[Data entries]
________________

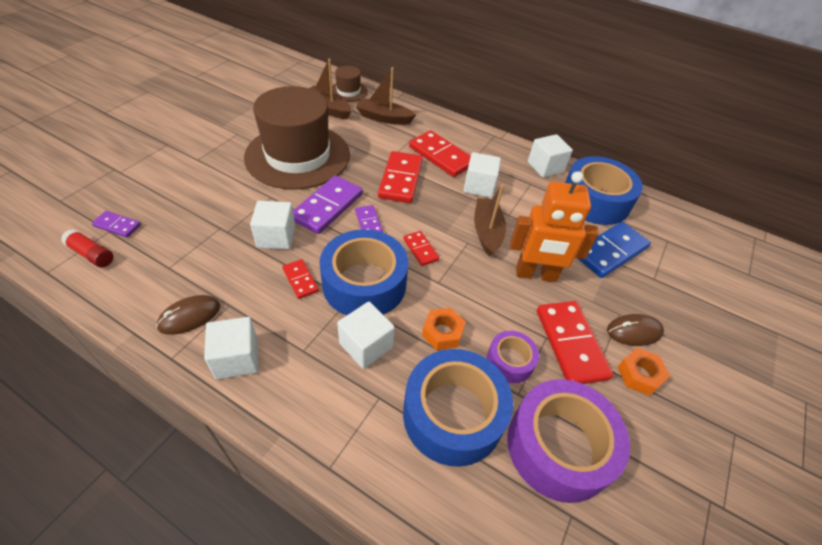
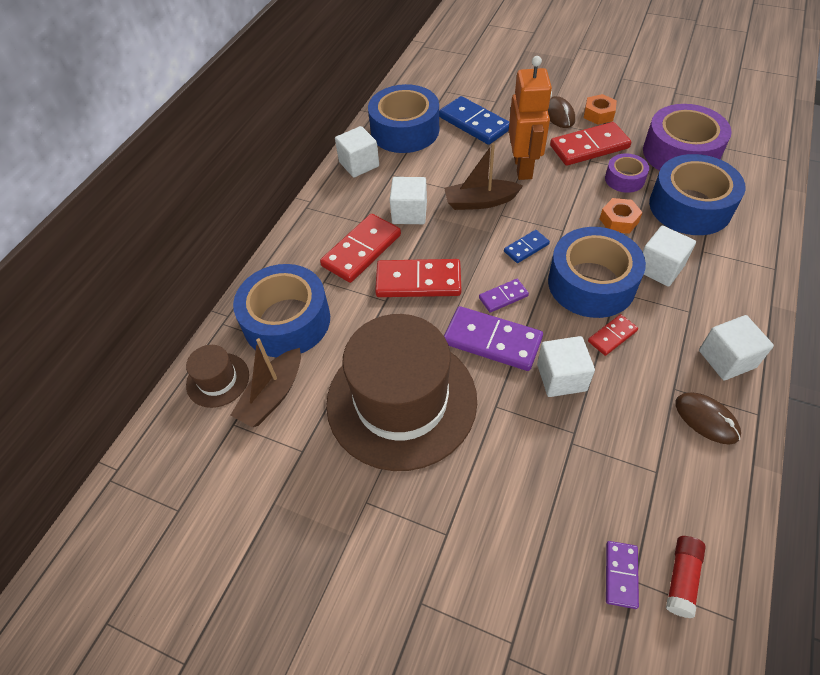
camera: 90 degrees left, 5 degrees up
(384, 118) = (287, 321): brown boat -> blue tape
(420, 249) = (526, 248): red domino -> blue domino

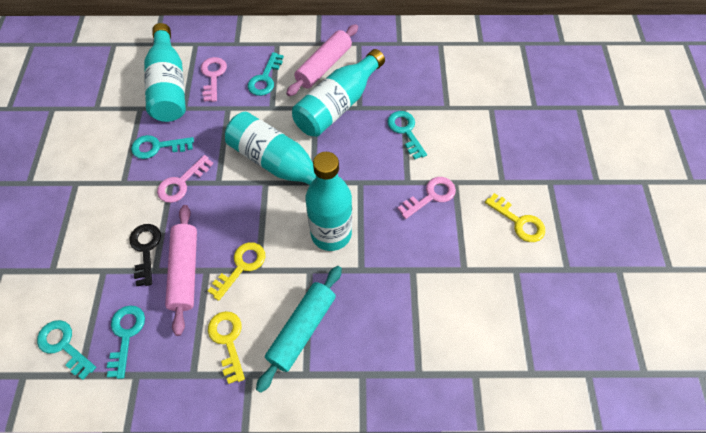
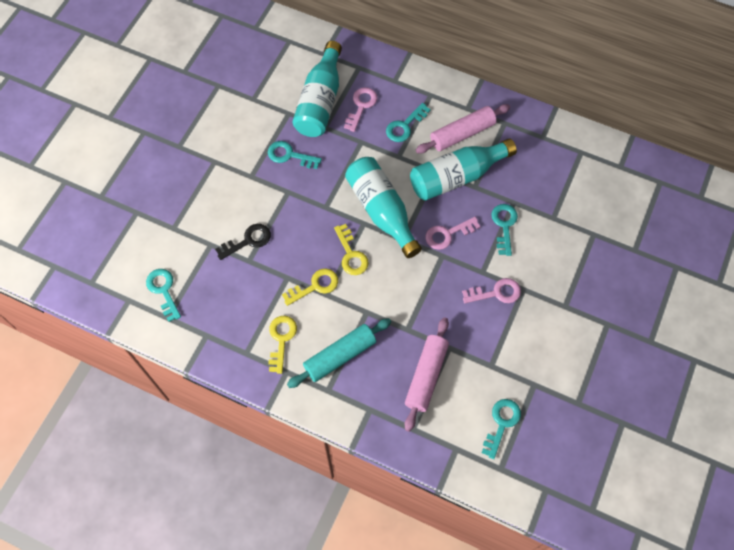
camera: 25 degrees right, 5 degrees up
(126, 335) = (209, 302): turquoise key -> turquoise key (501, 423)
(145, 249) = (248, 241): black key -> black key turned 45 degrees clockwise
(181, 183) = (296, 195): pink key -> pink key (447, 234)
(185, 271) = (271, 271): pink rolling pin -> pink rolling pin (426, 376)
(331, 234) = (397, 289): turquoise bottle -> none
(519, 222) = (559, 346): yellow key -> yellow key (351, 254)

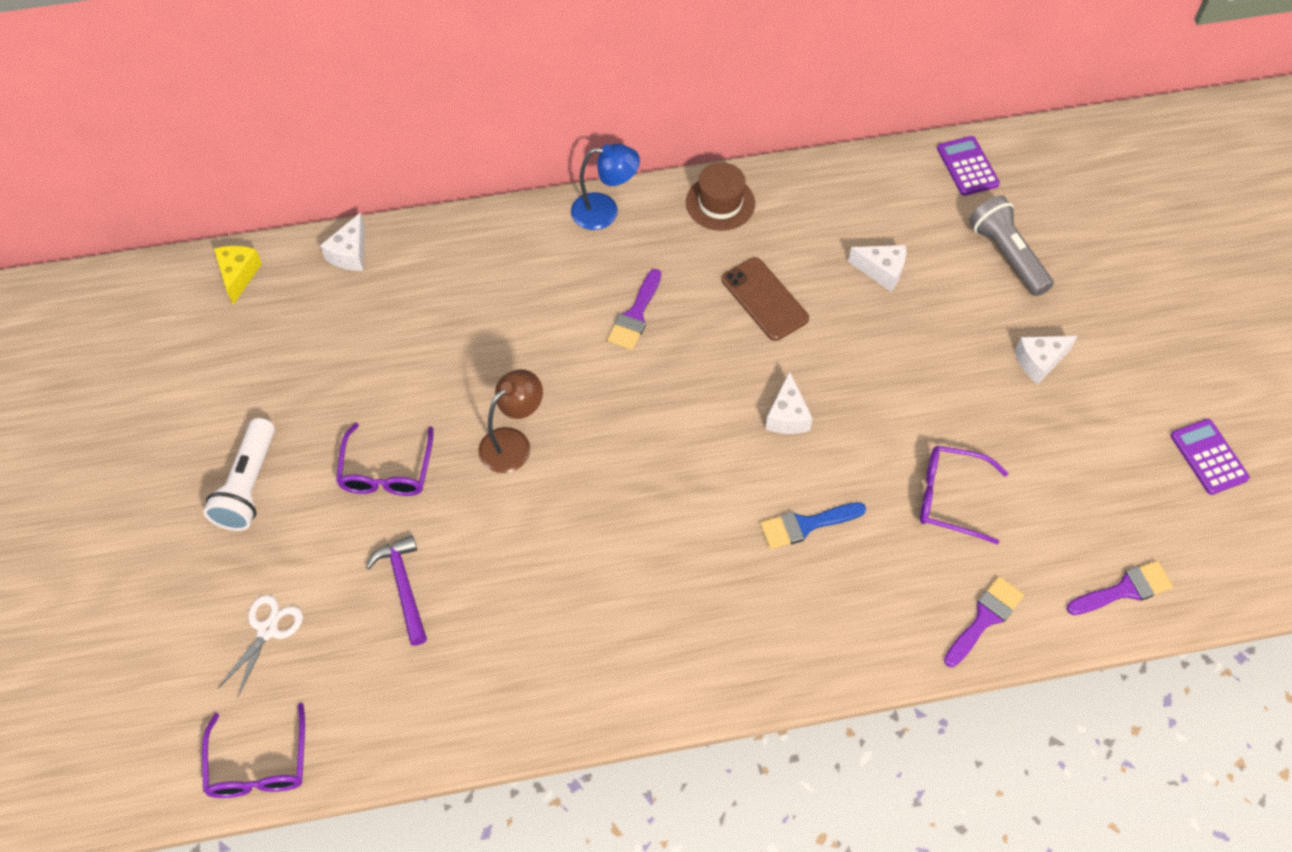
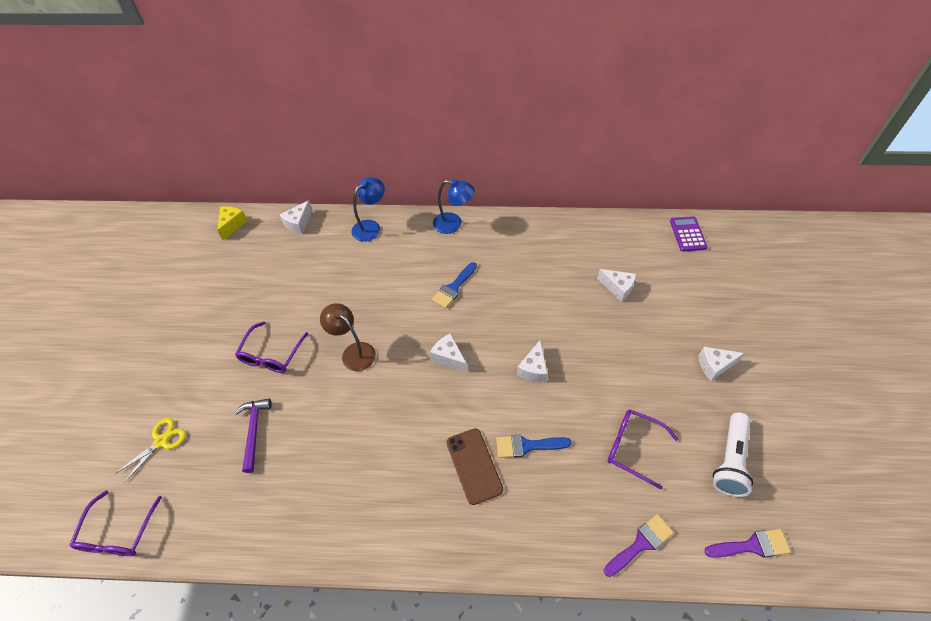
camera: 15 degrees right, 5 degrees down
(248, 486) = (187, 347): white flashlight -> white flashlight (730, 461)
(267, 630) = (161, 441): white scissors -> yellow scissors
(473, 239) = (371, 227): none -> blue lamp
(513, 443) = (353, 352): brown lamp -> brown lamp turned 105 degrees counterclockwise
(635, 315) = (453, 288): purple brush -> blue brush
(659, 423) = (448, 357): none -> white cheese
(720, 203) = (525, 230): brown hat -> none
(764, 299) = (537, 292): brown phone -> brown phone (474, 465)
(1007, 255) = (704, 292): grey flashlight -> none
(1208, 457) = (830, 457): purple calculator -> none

________________

YOUR ASSIGNMENT: What is needed is an exact copy of the lines from the start of the records through the line containing "(331, 234) = (397, 289): turquoise", with no pictures.

TASK ANSWER:
camera: 90 degrees left, 5 degrees up
(384, 118) = (287, 321): brown boat -> blue tape
(420, 249) = (526, 248): red domino -> blue domino

camera: 25 degrees right, 5 degrees up
(126, 335) = (209, 302): turquoise key -> turquoise key (501, 423)
(145, 249) = (248, 241): black key -> black key turned 45 degrees clockwise
(181, 183) = (296, 195): pink key -> pink key (447, 234)
(185, 271) = (271, 271): pink rolling pin -> pink rolling pin (426, 376)
(331, 234) = (397, 289): turquoise bottle -> none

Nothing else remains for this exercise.